◆ Work request: All of the lines below need to be copied exactly, apart from the pictures.

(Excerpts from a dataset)
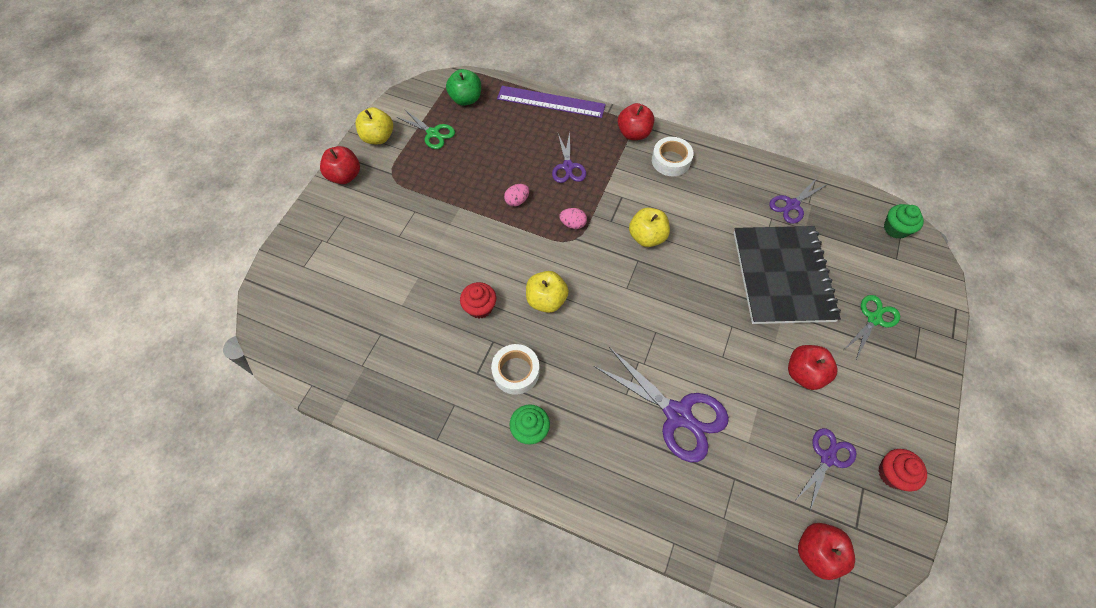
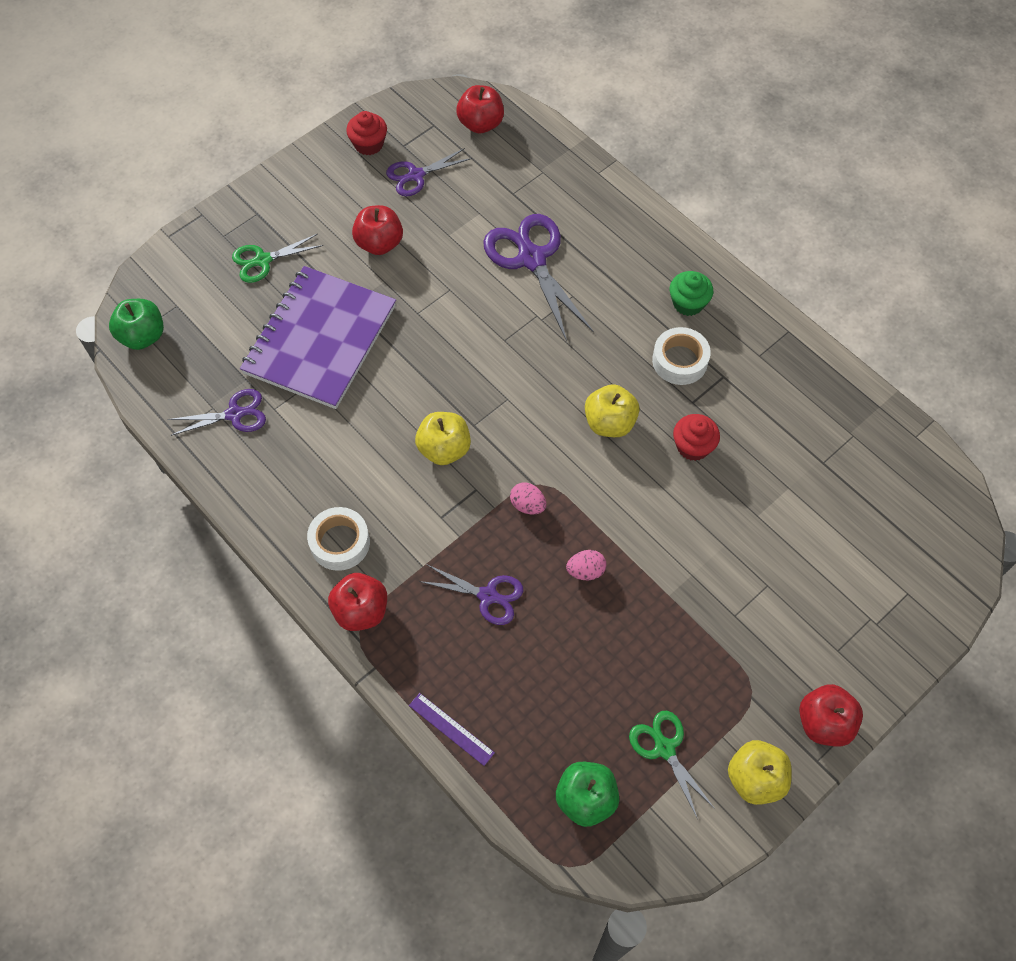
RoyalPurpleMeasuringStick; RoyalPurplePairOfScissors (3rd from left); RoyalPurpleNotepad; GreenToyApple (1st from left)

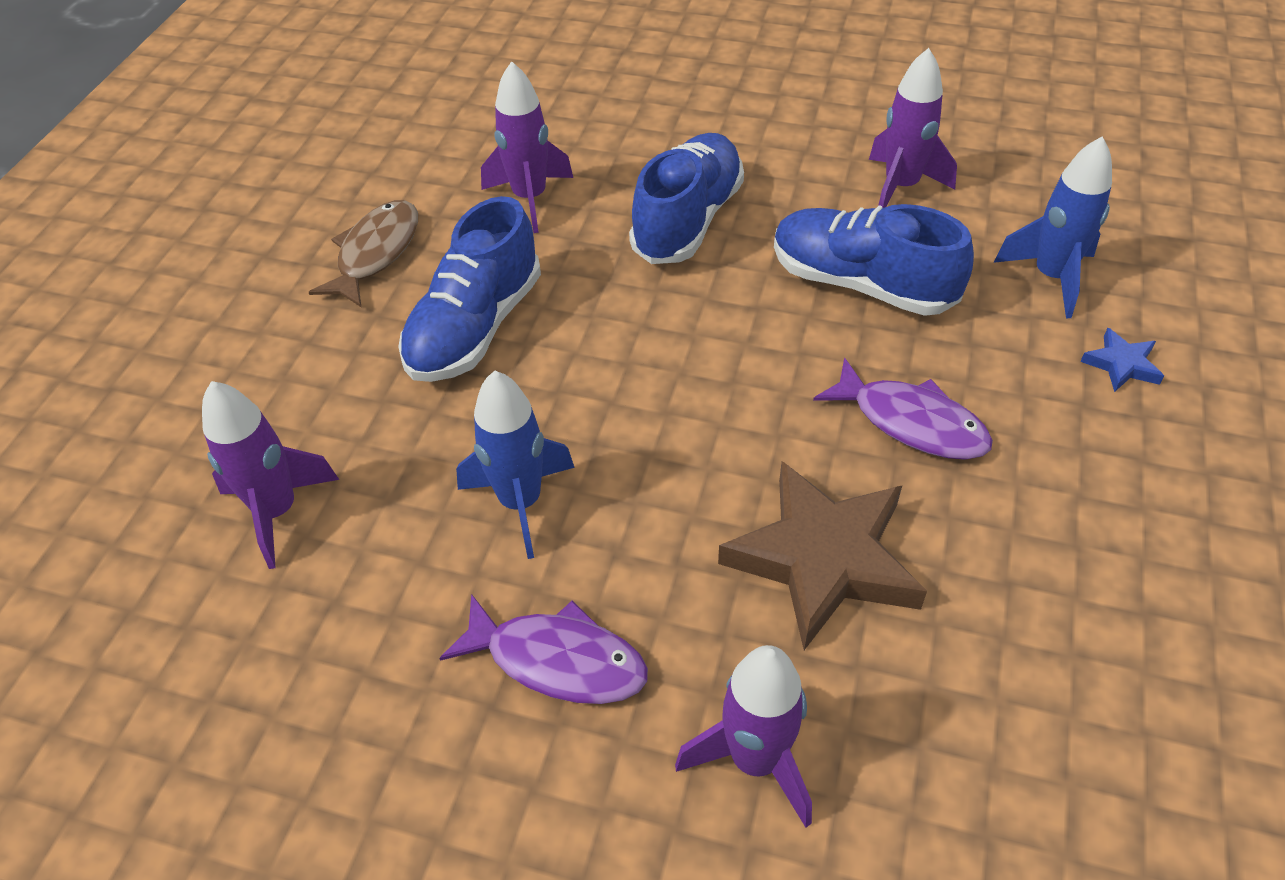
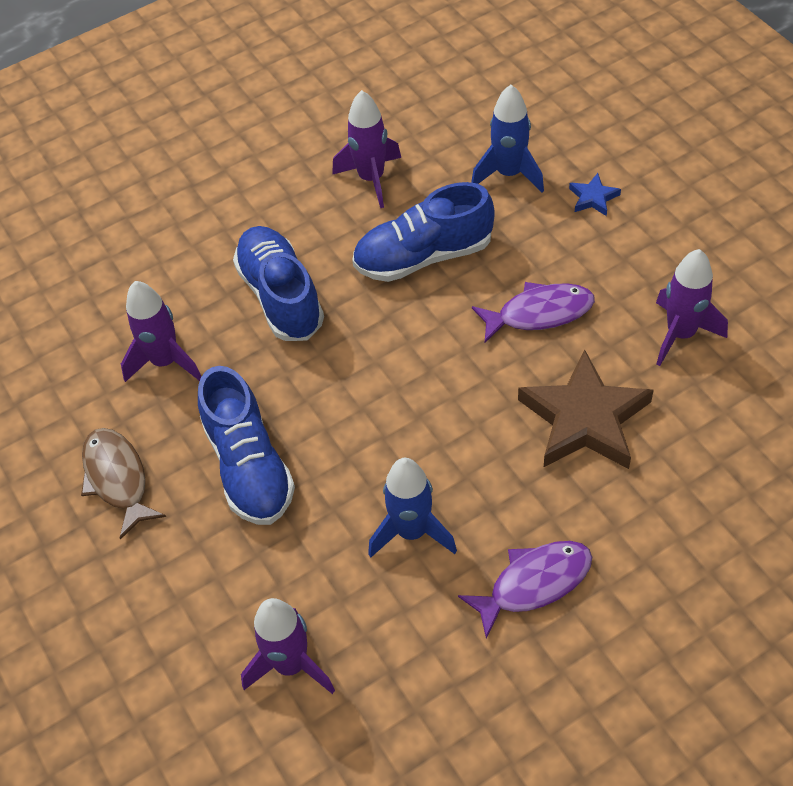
RoyalPurpleSpaceship (4th from left)

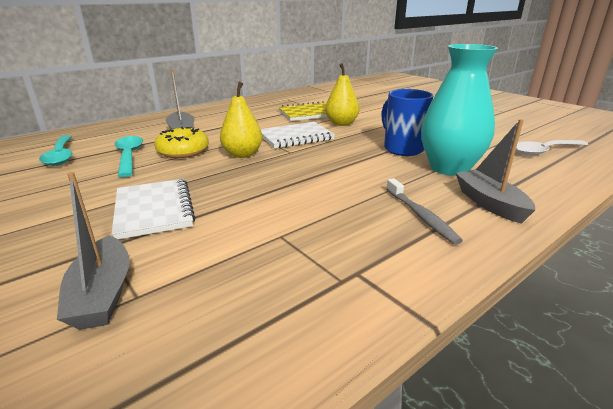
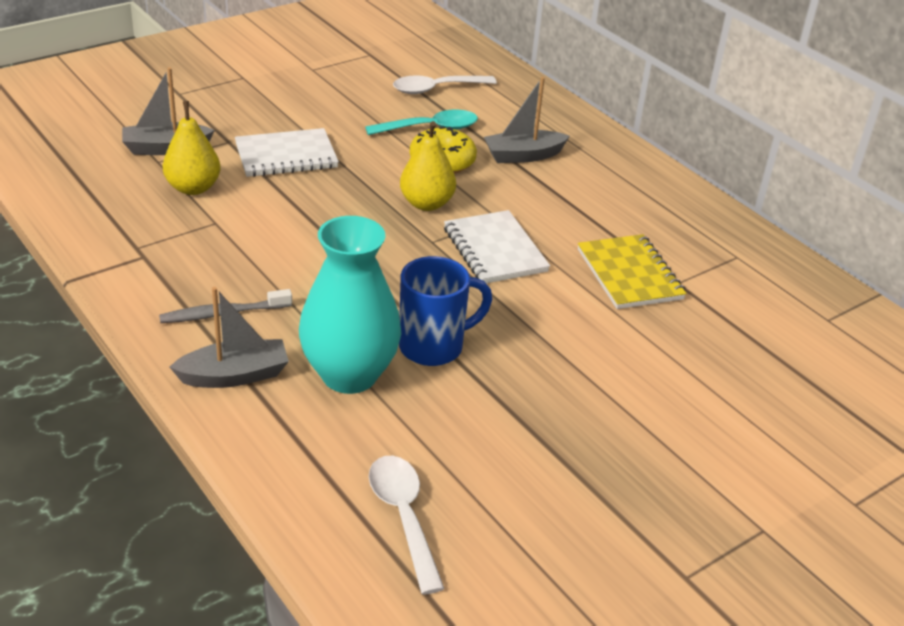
PureWhiteTablespoon (2nd from left); GoldenPearFruit (1st from left)

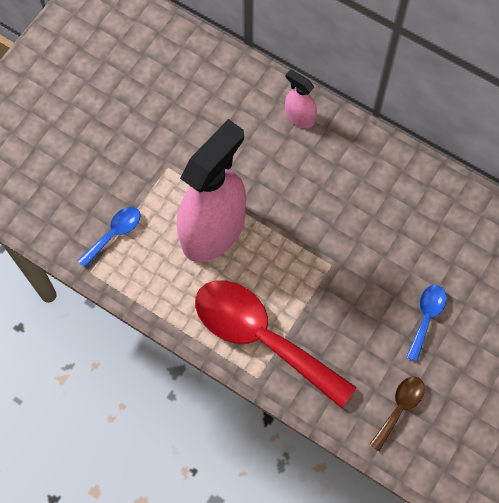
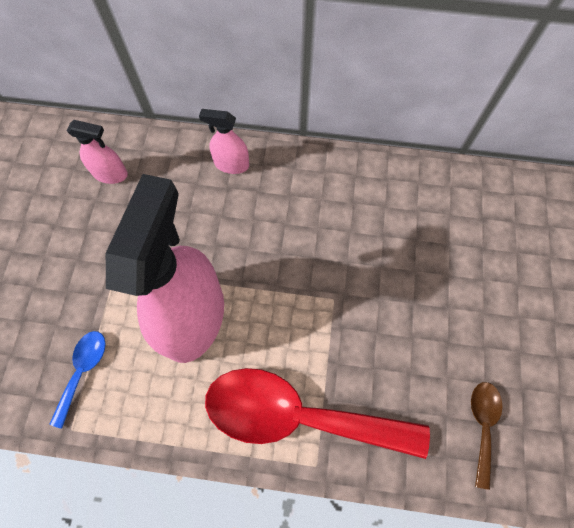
RoyalBlueTablespoon (2nd from left in the first image); PinkSprayer (1st from left)

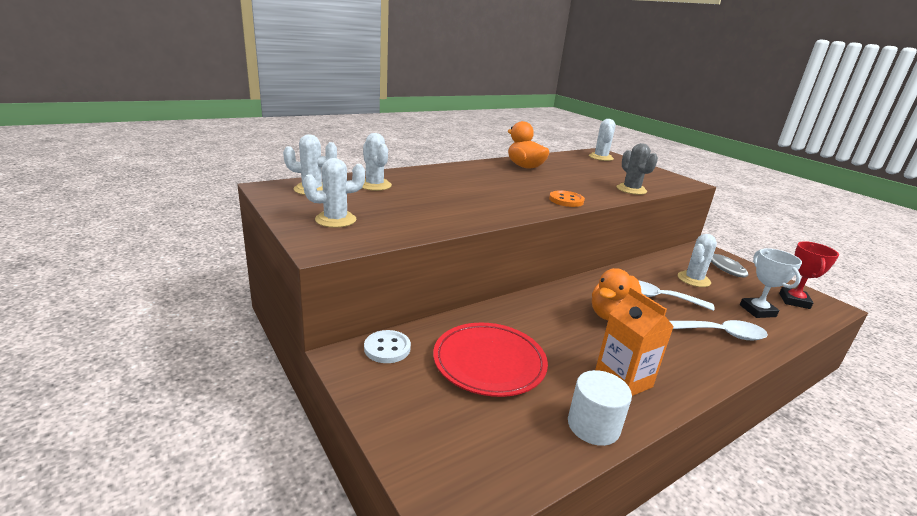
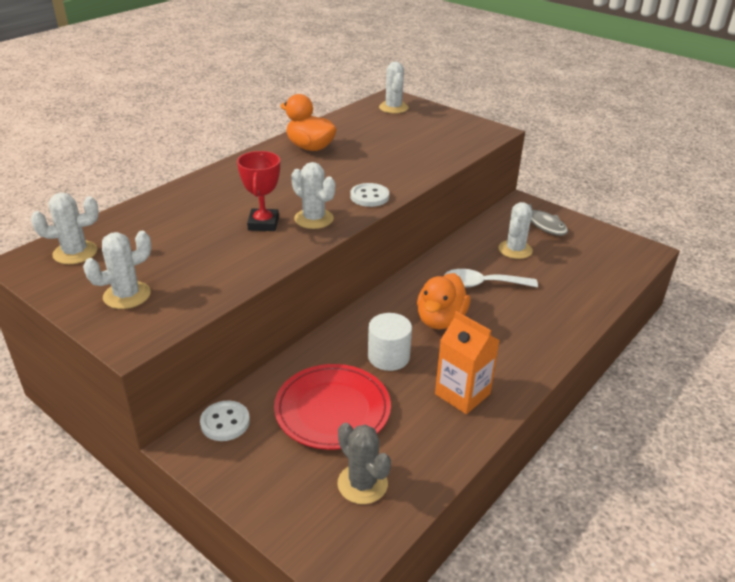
PureWhiteSaguaroCactus (3rd from left); PureWhiteSewingButton (2nd from left); PureWhiteCylinderShape; AshGreySaguaroCactus; PureWhiteTablespoon (2nd from left in the first image); PureWhiteAwardCup; ScarletAwardCup

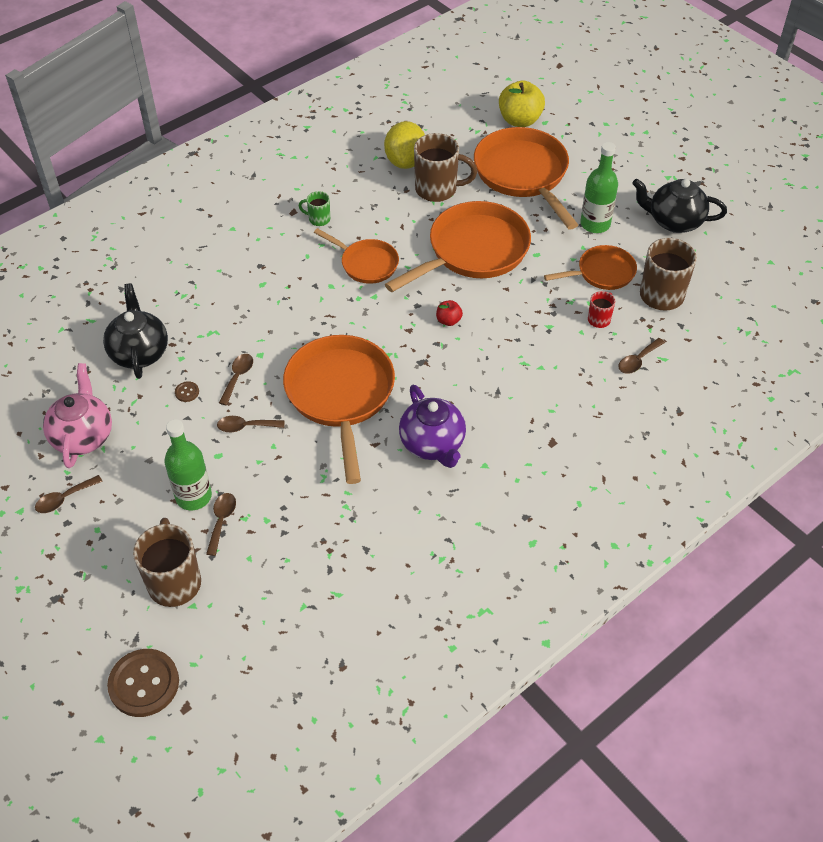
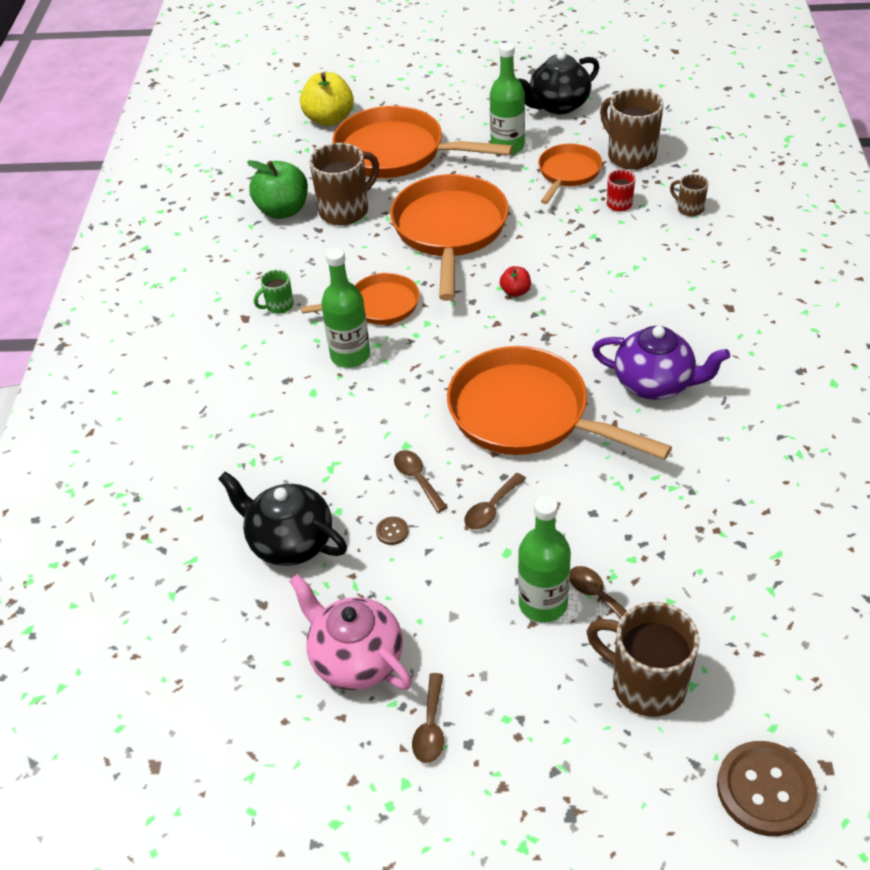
GreenToyApple; DarkBrownCoffeeMug (4th from left); GreenDrinkBottle (1st from left)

◆ Your solution:
RoyalPurpleMeasuringStick; RoyalPurplePairOfScissors (3rd from left); RoyalPurpleNotepad; GreenToyApple (1st from left)

RoyalPurpleSpaceship (4th from left)

PureWhiteTablespoon (2nd from left); GoldenPearFruit (1st from left)

RoyalBlueTablespoon (2nd from left in the first image); PinkSprayer (1st from left)

PureWhiteSaguaroCactus (3rd from left); PureWhiteSewingButton (2nd from left); PureWhiteCylinderShape; AshGreySaguaroCactus; PureWhiteTablespoon (2nd from left in the first image); PureWhiteAwardCup; ScarletAwardCup

GreenToyApple; DarkBrownCoffeeMug (4th from left); GreenDrinkBottle (1st from left)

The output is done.